▶ _TO DO_:
Although the records contain pictures, the copy must not; reproduce everything else in them exactly.

▶ _SOURCE MATERIAL_:
━━━━━━━━━━━━━━━━

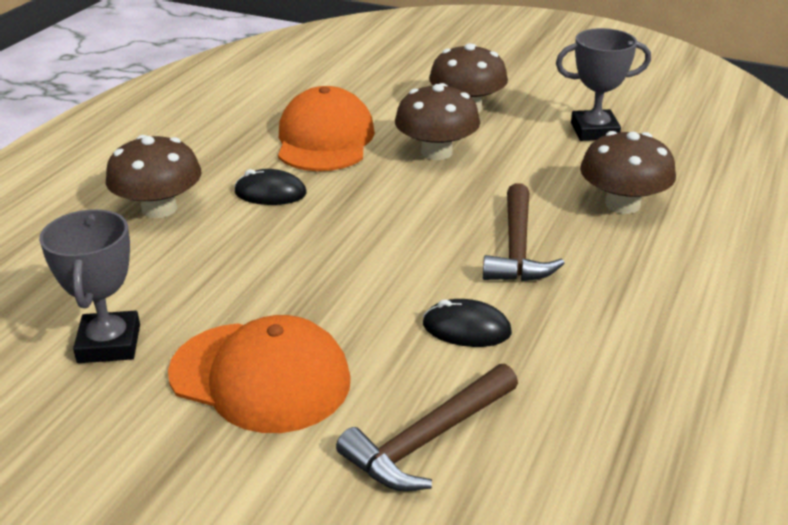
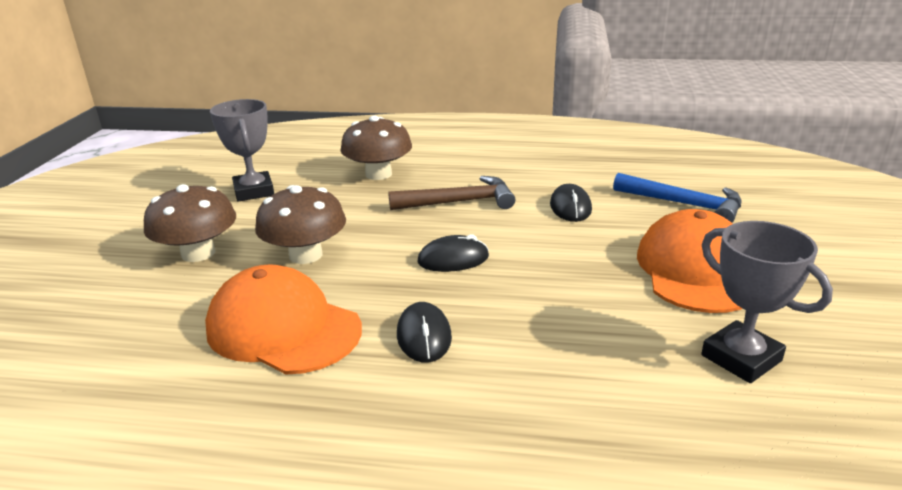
camera: 105 degrees left, 5 degrees down
(109, 344) = (741, 358): grey trophy -> grey trophy turned 75 degrees clockwise
(159, 209) = (496, 414): brown mushroom -> none
(325, 139) = (283, 328): orange cap -> orange cap turned 45 degrees clockwise
(383, 224) = (453, 259): none -> black mouse
(428, 440) = (684, 204): brown hammer -> blue hammer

━━━━━━━━━━━━━━━━

▶ _OUTPUT BELOW_:
camera: 105 degrees left, 5 degrees down
(109, 344) = (741, 358): grey trophy -> grey trophy turned 75 degrees clockwise
(159, 209) = (496, 414): brown mushroom -> none
(325, 139) = (283, 328): orange cap -> orange cap turned 45 degrees clockwise
(383, 224) = (453, 259): none -> black mouse
(428, 440) = (684, 204): brown hammer -> blue hammer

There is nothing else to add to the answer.